## SUPPLIED INFORMATION:
.....

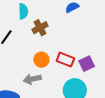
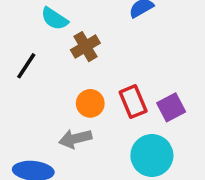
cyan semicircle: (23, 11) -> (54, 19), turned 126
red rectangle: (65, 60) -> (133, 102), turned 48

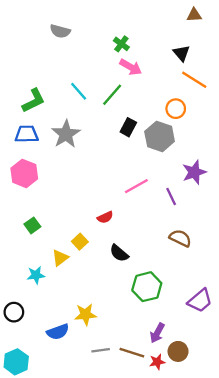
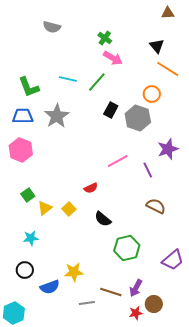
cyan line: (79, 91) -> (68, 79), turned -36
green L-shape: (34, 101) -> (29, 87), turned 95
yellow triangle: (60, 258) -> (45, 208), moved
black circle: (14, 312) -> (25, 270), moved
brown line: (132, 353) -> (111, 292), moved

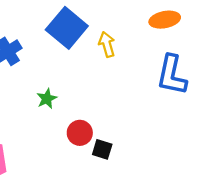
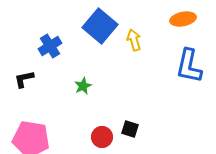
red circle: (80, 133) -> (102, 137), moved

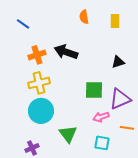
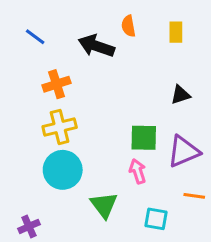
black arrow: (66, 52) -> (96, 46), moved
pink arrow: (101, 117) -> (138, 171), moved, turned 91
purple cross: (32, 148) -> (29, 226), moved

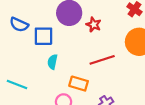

.....

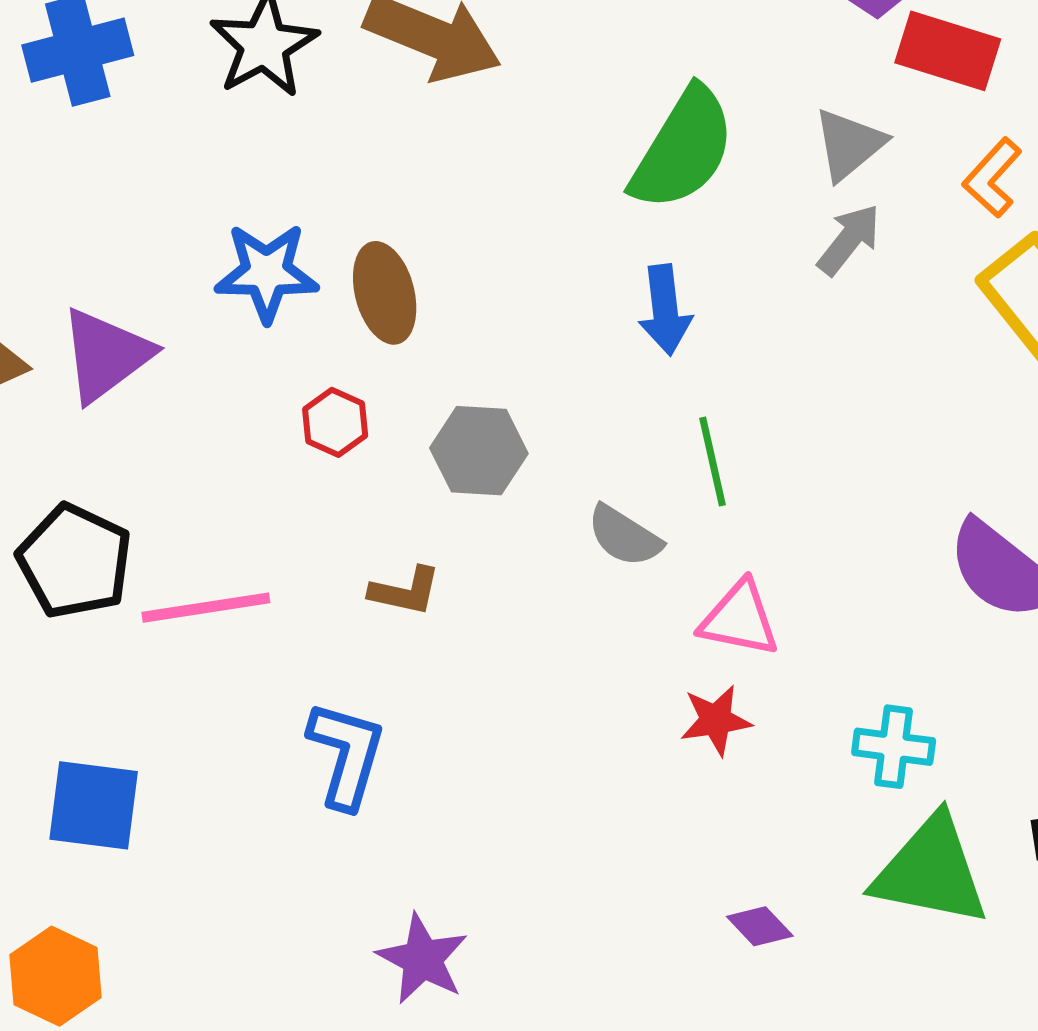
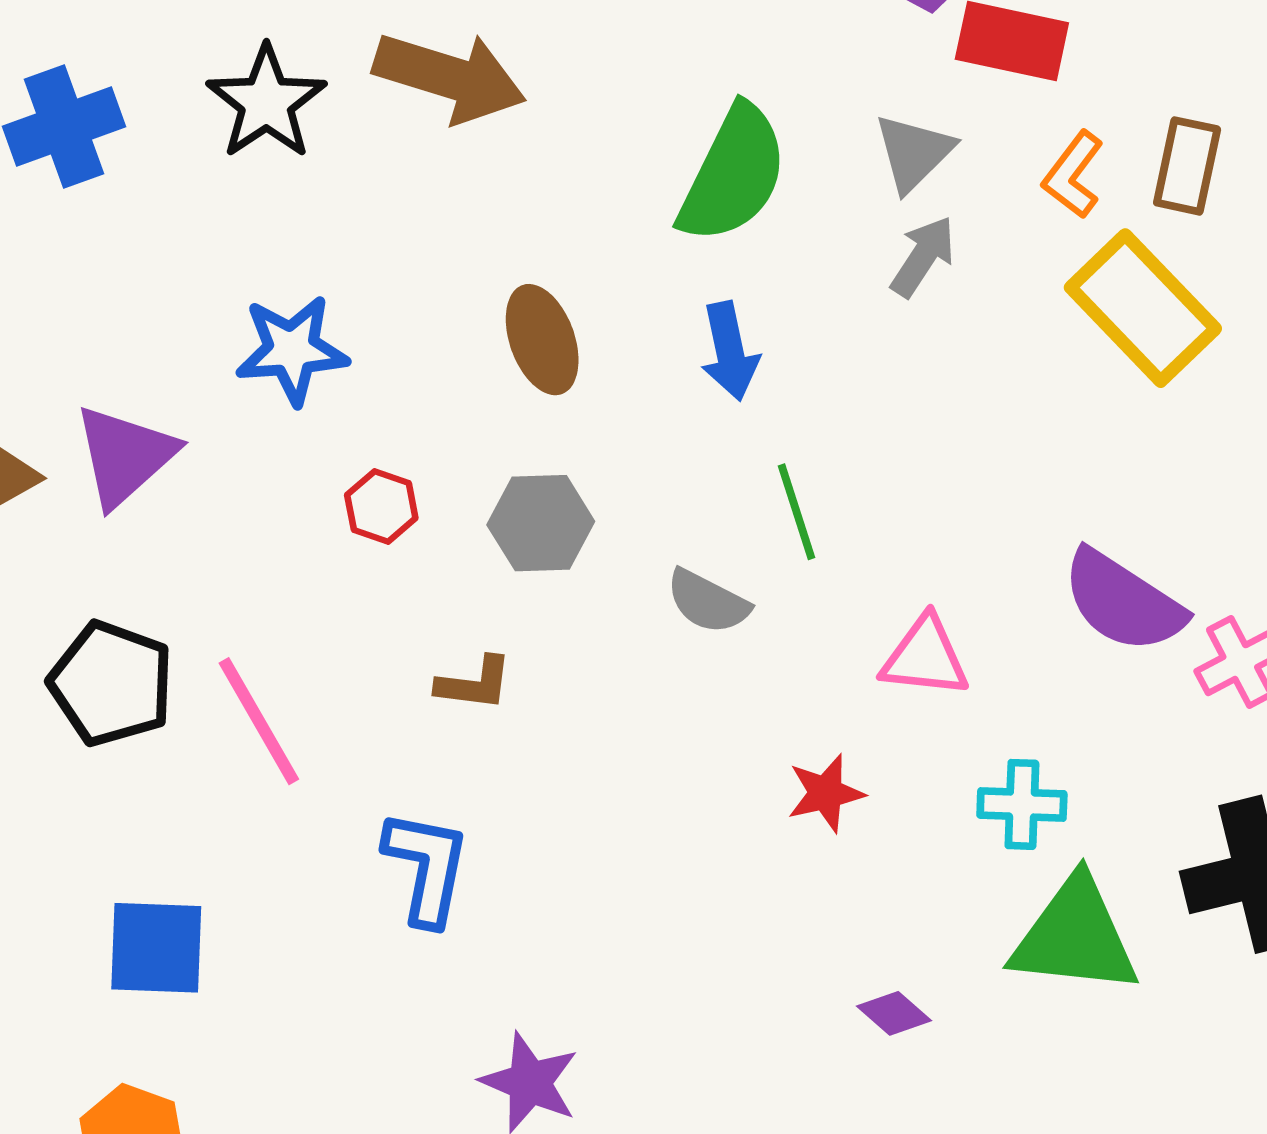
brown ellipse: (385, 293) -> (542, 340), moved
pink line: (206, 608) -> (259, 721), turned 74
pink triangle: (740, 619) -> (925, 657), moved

.....

## PROBLEM TO SOLVE:
Could you retype exactly the lines above, starting at the line that contains "brown ellipse: (385, 293)" and ending at the line that contains "pink triangle: (740, 619)", and nothing more?

## EXERCISE ANSWER:
brown ellipse: (385, 293) -> (542, 340), moved
pink line: (206, 608) -> (259, 721), turned 74
pink triangle: (740, 619) -> (925, 657), moved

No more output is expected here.